**Records**
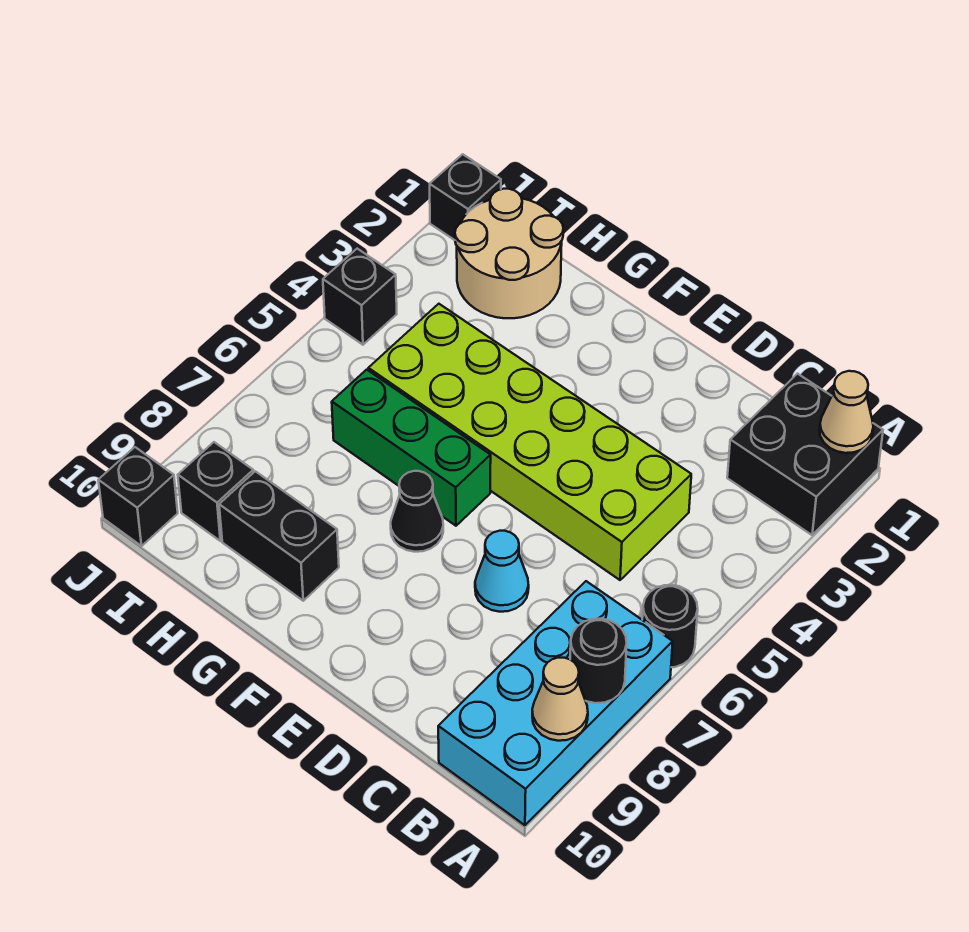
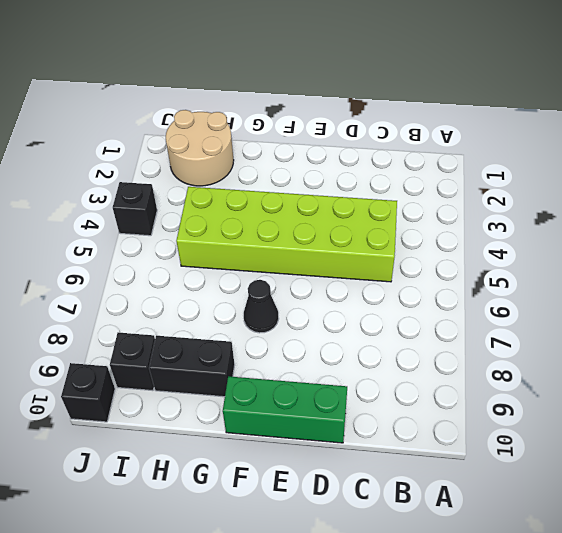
green 1x3 brick [223,376,347,443] -> green 1x3 brick moved to [332,370,491,526]
none -> black 2x2 brick [727,374,883,535]
none -> black 1x1 round brick [642,585,698,667]
none -> cyan 2x4 brick [438,581,673,825]

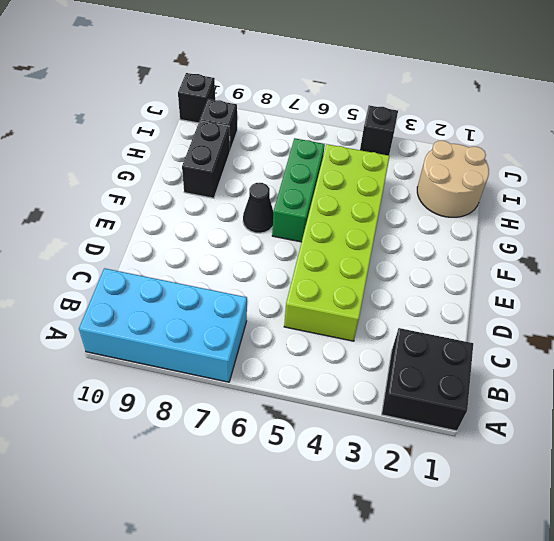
none -> black 1x1 round brick [642,585,698,667]
none -> cyan 1x1 cone [475,531,529,612]
none -> black 1x1 brick [430,154,501,240]

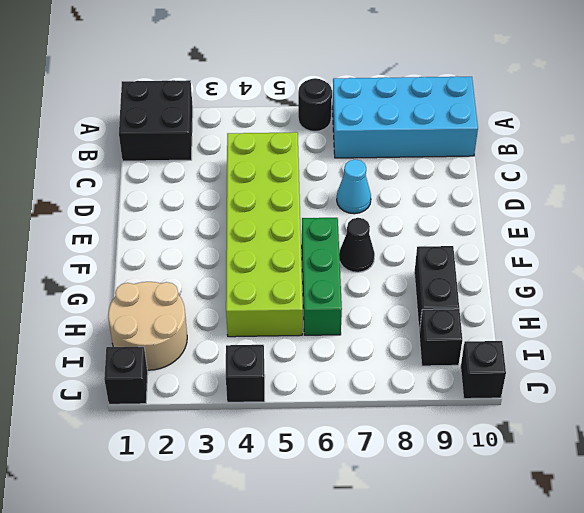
none -> tan 1x1 cone [820,371,873,453]
none -> black 1x1 round brick [570,619,627,703]
none -> tan 1x1 cone [532,658,588,741]

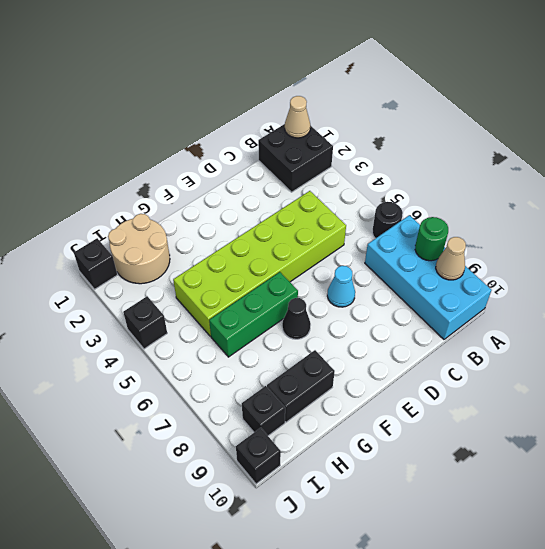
green 1x1 round brick [415,217,448,261] -> black 1x1 round brick [570,619,627,703]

**What you should do**
Return verbatim every line from the one holding "none -> black 2x2 brick [727,374,883,535]" to the end of the records above. Do not copy the pictures.

**Written answer**
none -> black 2x2 brick [727,374,883,535]
none -> black 1x1 round brick [642,585,698,667]
none -> cyan 2x4 brick [438,581,673,825]

none -> black 1x1 round brick [642,585,698,667]
none -> cyan 1x1 cone [475,531,529,612]
none -> black 1x1 brick [430,154,501,240]

none -> tan 1x1 cone [820,371,873,453]
none -> black 1x1 round brick [570,619,627,703]
none -> tan 1x1 cone [532,658,588,741]

green 1x1 round brick [415,217,448,261] -> black 1x1 round brick [570,619,627,703]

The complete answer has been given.